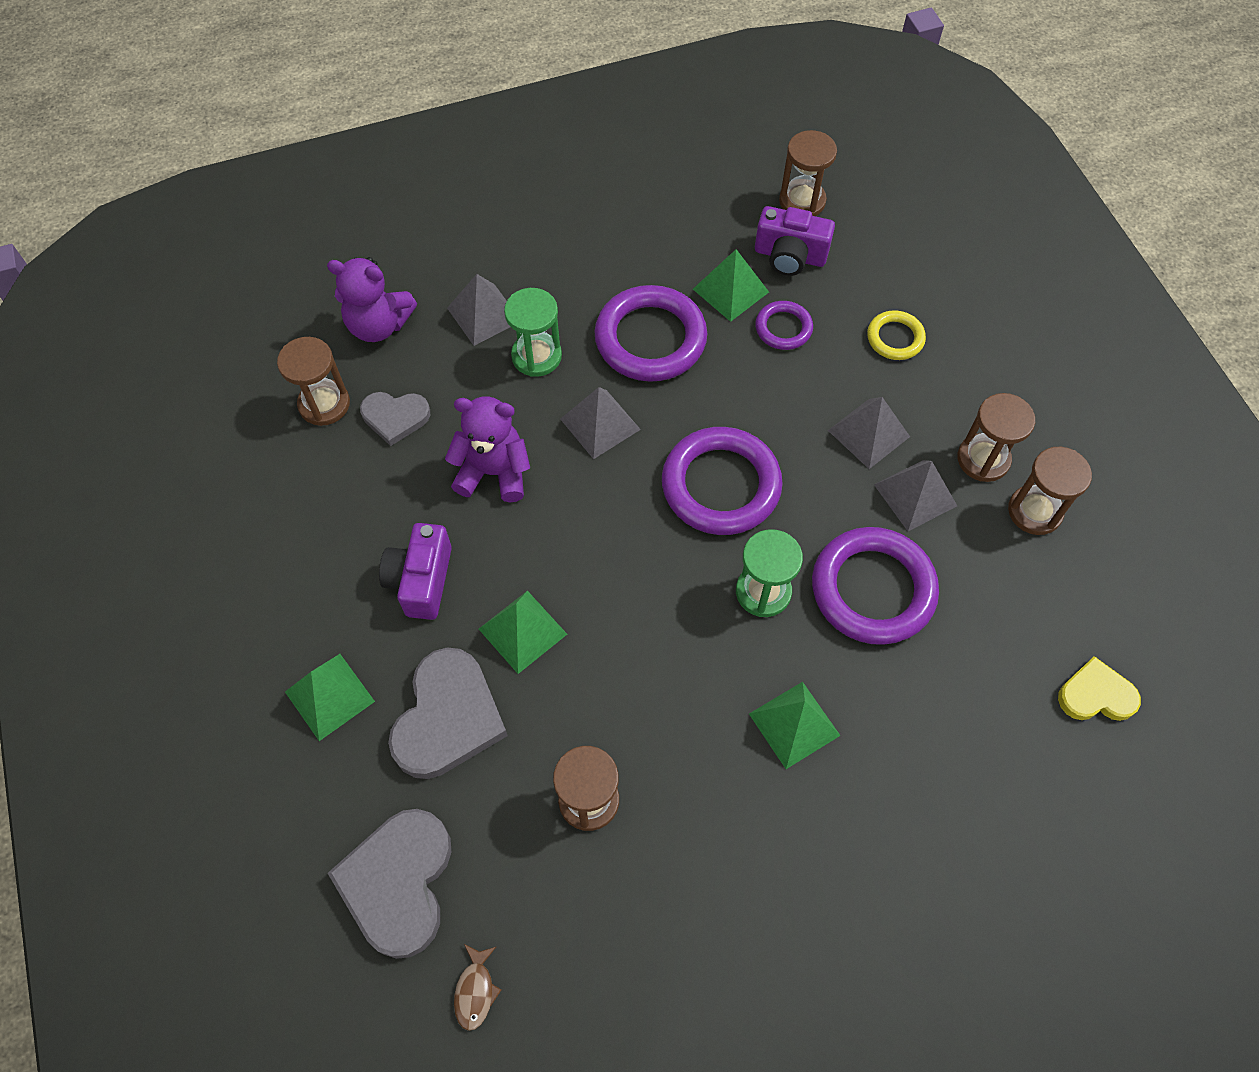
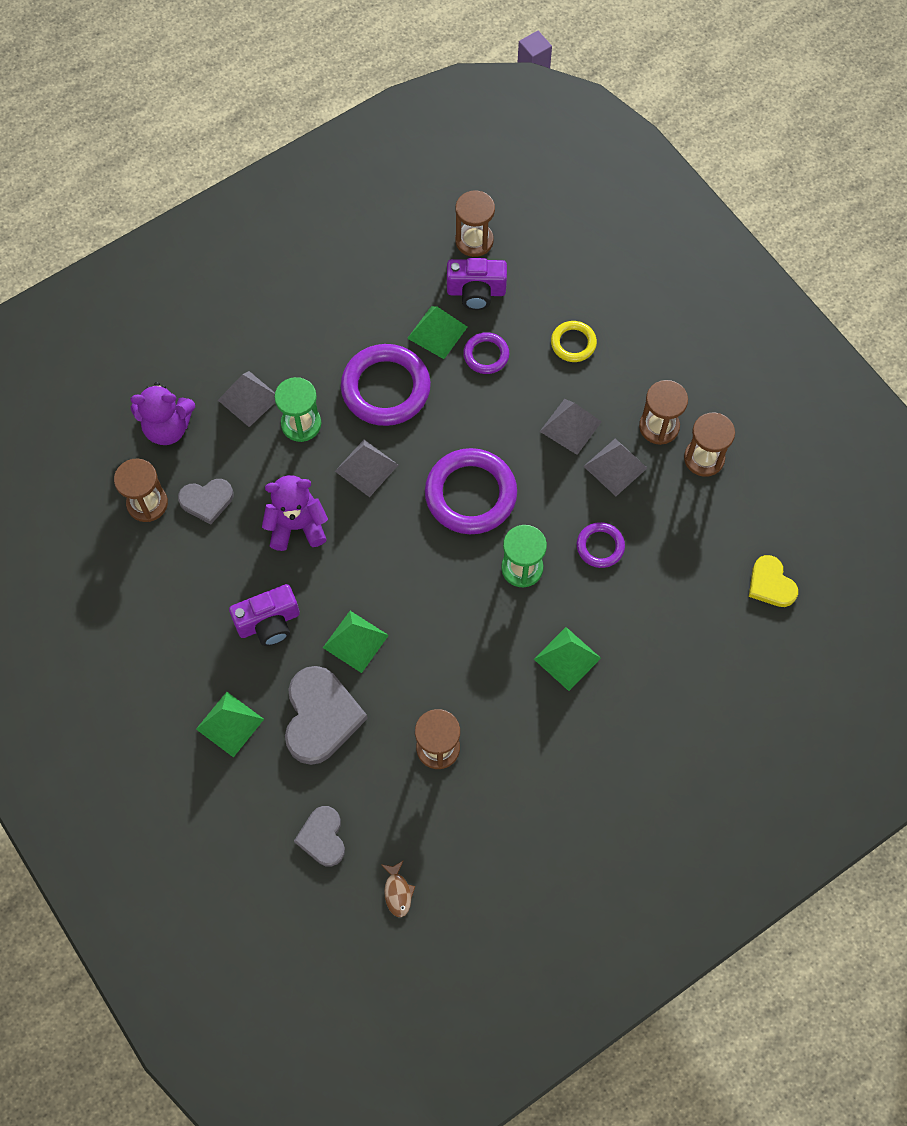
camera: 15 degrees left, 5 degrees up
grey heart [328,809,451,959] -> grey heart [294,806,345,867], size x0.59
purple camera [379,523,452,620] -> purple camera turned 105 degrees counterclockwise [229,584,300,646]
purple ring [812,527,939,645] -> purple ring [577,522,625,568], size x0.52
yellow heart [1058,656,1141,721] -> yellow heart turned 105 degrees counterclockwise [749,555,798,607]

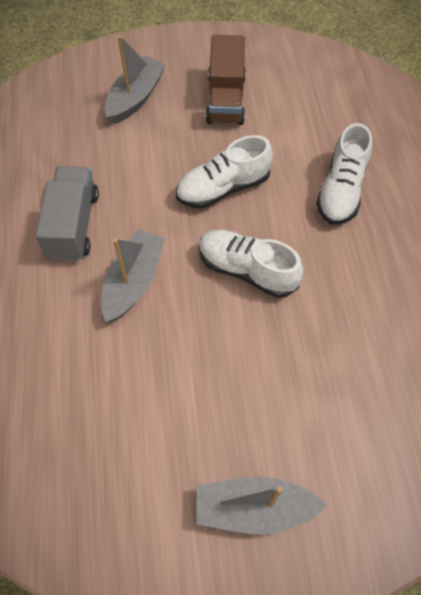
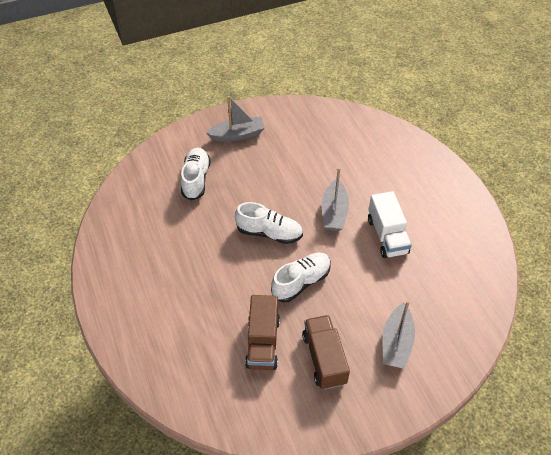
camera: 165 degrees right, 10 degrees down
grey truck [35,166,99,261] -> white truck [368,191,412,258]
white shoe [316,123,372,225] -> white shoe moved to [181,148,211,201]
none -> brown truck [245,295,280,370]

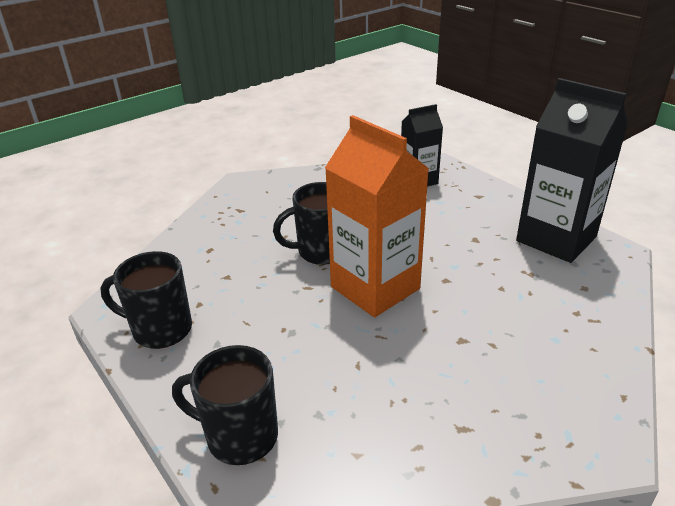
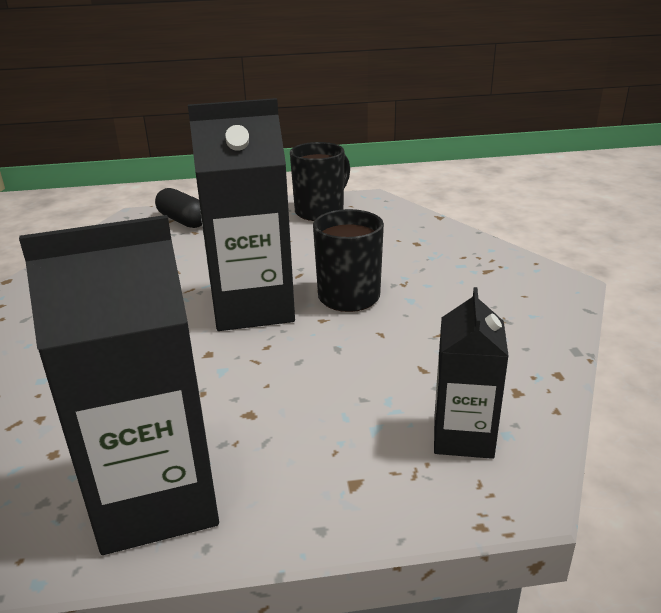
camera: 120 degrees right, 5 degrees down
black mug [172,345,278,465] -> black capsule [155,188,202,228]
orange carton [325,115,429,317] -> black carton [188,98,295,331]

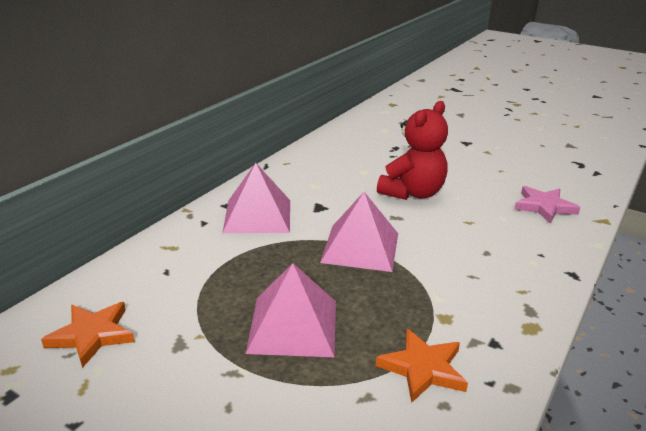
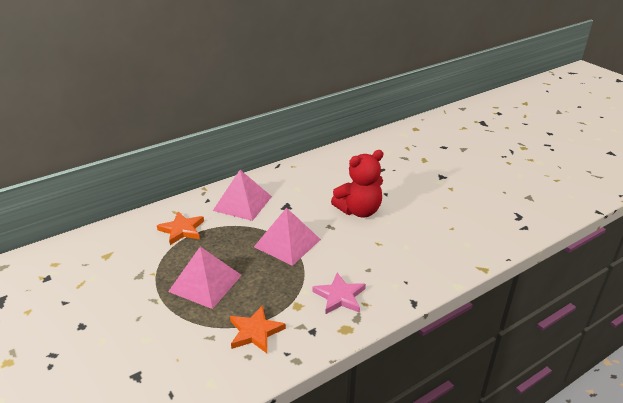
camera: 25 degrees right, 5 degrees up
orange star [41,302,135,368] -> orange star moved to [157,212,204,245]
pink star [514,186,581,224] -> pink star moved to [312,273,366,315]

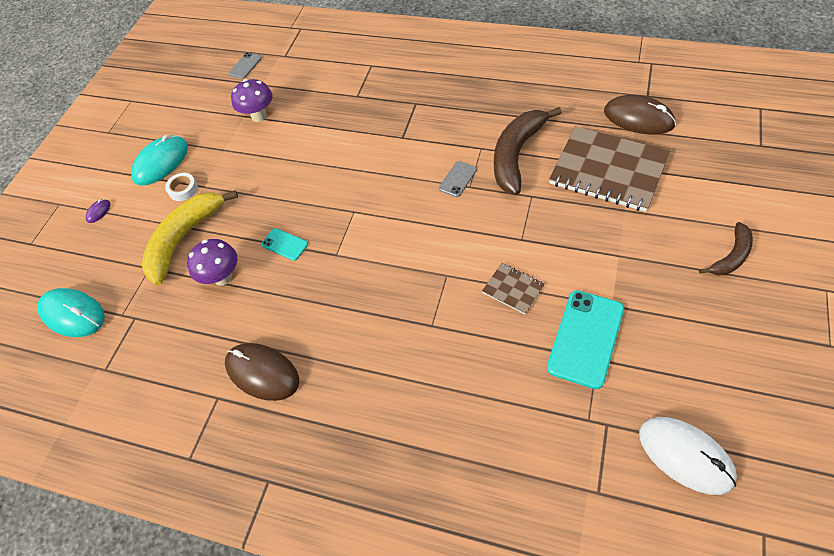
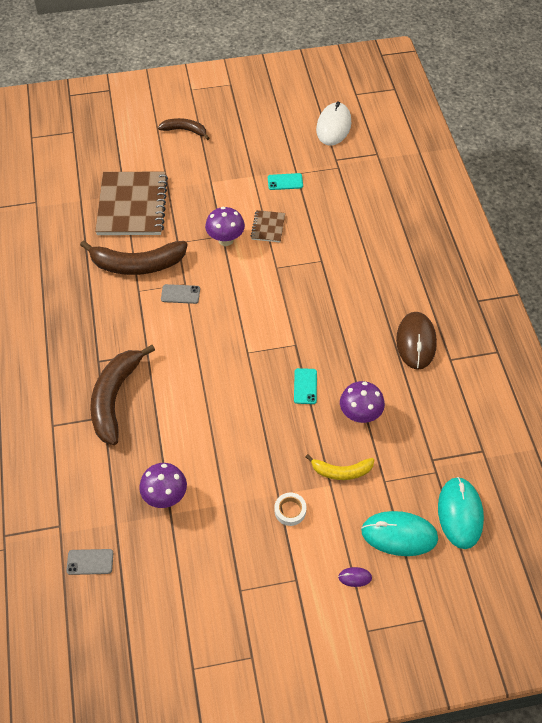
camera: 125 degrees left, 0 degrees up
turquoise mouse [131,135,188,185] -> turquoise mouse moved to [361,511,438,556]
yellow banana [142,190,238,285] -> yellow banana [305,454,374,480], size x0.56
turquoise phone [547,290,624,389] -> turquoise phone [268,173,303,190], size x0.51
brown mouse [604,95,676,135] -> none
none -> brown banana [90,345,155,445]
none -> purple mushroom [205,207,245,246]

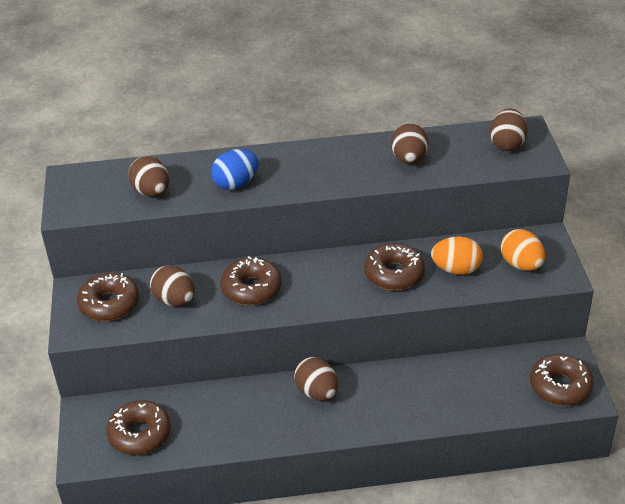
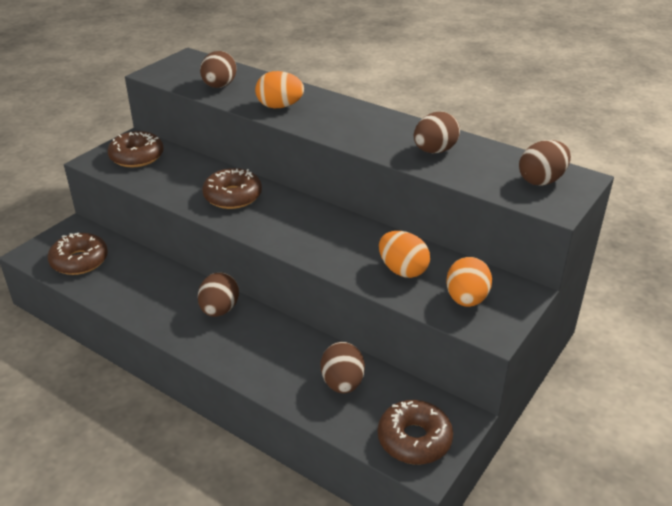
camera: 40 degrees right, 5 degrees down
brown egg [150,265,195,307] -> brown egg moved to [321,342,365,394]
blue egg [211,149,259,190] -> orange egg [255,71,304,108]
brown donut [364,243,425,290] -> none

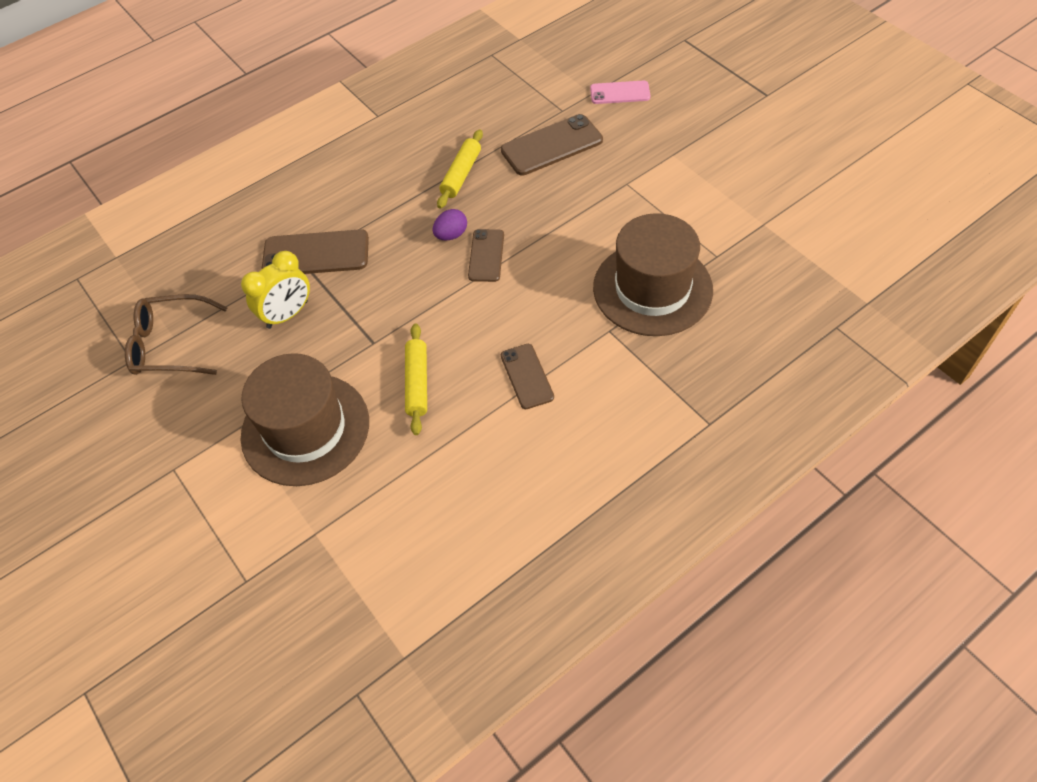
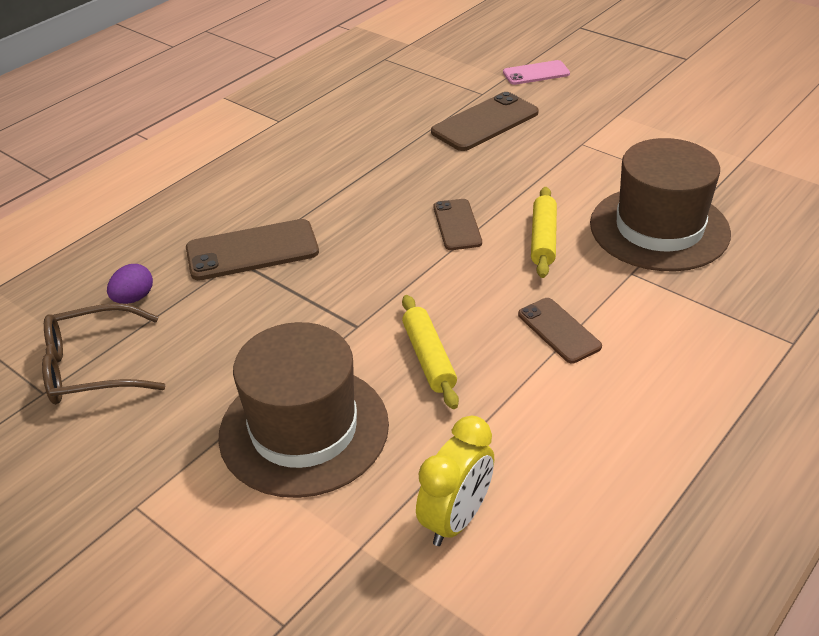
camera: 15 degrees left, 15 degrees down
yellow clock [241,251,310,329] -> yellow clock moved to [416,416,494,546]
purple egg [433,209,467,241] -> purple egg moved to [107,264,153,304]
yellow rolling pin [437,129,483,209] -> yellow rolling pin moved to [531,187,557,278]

Task directions - Everything in the records must be returned exactly, except the pictures.

Output of the exercise -
camera: 15 degrees left, 5 degrees up
grey heart [328,809,451,959] -> grey heart [294,806,345,867], size x0.59
purple camera [379,523,452,620] -> purple camera turned 105 degrees counterclockwise [229,584,300,646]
purple ring [812,527,939,645] -> purple ring [577,522,625,568], size x0.52
yellow heart [1058,656,1141,721] -> yellow heart turned 105 degrees counterclockwise [749,555,798,607]

camera: 165 degrees right, 10 degrees down
grey truck [35,166,99,261] -> white truck [368,191,412,258]
white shoe [316,123,372,225] -> white shoe moved to [181,148,211,201]
none -> brown truck [245,295,280,370]

camera: 120 degrees right, 5 degrees down
black mug [172,345,278,465] -> black capsule [155,188,202,228]
orange carton [325,115,429,317] -> black carton [188,98,295,331]

camera: 25 degrees right, 5 degrees up
orange star [41,302,135,368] -> orange star moved to [157,212,204,245]
pink star [514,186,581,224] -> pink star moved to [312,273,366,315]

camera: 125 degrees left, 0 degrees up
turquoise mouse [131,135,188,185] -> turquoise mouse moved to [361,511,438,556]
yellow banana [142,190,238,285] -> yellow banana [305,454,374,480], size x0.56
turquoise phone [547,290,624,389] -> turquoise phone [268,173,303,190], size x0.51
brown mouse [604,95,676,135] -> none
none -> brown banana [90,345,155,445]
none -> purple mushroom [205,207,245,246]

camera: 40 degrees right, 5 degrees down
brown egg [150,265,195,307] -> brown egg moved to [321,342,365,394]
blue egg [211,149,259,190] -> orange egg [255,71,304,108]
brown donut [364,243,425,290] -> none

camera: 15 degrees left, 15 degrees down
yellow clock [241,251,310,329] -> yellow clock moved to [416,416,494,546]
purple egg [433,209,467,241] -> purple egg moved to [107,264,153,304]
yellow rolling pin [437,129,483,209] -> yellow rolling pin moved to [531,187,557,278]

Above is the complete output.